Reproduce the entries from their first line up to and including the line with "C101: 68uF (plus SIG7, minus GND) -> none". Leave out everything after it.
Segment Open
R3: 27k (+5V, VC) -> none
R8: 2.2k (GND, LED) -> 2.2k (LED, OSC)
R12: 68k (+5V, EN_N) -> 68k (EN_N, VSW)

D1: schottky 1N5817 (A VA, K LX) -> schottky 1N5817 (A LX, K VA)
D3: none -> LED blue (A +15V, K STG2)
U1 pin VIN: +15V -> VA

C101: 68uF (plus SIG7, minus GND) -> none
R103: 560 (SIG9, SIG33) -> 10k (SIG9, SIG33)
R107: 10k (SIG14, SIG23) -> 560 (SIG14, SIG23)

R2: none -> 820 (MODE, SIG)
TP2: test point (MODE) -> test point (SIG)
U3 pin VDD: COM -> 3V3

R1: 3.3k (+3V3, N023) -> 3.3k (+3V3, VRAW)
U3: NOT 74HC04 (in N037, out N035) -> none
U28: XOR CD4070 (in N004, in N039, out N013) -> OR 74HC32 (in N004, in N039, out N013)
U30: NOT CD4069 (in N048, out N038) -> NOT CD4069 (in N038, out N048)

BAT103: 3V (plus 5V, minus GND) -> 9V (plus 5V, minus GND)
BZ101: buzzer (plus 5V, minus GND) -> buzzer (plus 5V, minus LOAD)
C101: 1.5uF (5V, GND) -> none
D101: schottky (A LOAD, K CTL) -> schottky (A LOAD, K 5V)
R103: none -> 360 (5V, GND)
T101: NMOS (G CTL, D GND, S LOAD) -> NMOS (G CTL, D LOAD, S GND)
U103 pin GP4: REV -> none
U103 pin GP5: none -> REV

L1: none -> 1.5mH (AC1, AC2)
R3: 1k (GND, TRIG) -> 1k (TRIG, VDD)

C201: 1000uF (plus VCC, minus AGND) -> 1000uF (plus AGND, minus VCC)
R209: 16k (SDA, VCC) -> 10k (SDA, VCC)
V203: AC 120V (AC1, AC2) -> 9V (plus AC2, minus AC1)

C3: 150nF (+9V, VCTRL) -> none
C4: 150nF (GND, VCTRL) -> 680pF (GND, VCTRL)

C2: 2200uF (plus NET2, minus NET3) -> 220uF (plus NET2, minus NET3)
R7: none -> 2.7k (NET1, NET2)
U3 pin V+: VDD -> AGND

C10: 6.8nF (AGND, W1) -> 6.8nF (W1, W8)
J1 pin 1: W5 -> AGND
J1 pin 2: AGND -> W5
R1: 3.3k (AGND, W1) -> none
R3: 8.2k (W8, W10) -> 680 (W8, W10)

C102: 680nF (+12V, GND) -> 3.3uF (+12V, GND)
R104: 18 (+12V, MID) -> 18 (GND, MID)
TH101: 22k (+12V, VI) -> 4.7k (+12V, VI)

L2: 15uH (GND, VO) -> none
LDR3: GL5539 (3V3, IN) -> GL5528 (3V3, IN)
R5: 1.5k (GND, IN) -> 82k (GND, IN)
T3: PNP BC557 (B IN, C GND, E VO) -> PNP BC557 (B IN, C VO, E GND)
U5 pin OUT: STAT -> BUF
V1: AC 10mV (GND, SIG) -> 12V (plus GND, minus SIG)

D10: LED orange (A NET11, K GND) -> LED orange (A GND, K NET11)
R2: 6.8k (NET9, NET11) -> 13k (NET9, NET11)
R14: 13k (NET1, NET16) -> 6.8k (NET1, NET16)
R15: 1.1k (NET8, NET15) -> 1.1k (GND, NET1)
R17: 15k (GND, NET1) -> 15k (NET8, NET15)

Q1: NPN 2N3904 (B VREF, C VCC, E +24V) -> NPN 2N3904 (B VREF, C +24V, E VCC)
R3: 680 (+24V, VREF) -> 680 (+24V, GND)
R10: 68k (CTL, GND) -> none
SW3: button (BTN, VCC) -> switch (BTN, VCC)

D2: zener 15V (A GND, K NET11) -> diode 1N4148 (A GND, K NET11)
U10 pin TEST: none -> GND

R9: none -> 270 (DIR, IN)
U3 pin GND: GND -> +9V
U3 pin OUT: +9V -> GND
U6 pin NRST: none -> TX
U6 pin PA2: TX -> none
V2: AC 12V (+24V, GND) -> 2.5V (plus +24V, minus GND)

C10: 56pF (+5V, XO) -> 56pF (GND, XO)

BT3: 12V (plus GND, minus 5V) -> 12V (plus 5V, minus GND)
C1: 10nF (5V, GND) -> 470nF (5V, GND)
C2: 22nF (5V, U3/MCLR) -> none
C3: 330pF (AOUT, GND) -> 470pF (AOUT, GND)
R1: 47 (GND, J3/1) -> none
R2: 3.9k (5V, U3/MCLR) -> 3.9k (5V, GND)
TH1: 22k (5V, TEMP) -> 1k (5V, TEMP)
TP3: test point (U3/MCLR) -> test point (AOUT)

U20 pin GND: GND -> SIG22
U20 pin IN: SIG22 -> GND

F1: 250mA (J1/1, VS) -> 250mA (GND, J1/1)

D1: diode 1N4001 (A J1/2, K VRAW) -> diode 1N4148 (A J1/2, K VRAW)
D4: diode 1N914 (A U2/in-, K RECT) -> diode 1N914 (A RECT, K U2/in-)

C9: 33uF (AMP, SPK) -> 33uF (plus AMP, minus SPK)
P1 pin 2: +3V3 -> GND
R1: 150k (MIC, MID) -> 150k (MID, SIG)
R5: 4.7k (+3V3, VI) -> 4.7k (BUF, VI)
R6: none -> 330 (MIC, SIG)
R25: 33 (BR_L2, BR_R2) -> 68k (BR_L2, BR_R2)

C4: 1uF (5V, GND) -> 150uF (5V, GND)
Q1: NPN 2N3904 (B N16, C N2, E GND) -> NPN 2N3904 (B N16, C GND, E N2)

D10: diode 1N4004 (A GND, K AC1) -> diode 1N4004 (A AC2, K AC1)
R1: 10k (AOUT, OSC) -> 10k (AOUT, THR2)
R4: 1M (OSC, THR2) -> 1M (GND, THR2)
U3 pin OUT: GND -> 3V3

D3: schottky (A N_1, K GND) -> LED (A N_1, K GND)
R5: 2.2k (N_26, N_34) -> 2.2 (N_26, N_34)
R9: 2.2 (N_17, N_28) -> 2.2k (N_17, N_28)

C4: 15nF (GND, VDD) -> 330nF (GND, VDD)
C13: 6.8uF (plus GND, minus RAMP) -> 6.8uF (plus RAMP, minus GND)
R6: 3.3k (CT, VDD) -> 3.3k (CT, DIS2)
Segment Closed
▸ **Exercise answer**:
R3: 27k (+5V, VC) -> none
R8: 2.2k (GND, LED) -> 2.2k (LED, OSC)
R12: 68k (+5V, EN_N) -> 68k (EN_N, VSW)

D1: schottky 1N5817 (A VA, K LX) -> schottky 1N5817 (A LX, K VA)
D3: none -> LED blue (A +15V, K STG2)
U1 pin VIN: +15V -> VA

C101: 68uF (plus SIG7, minus GND) -> none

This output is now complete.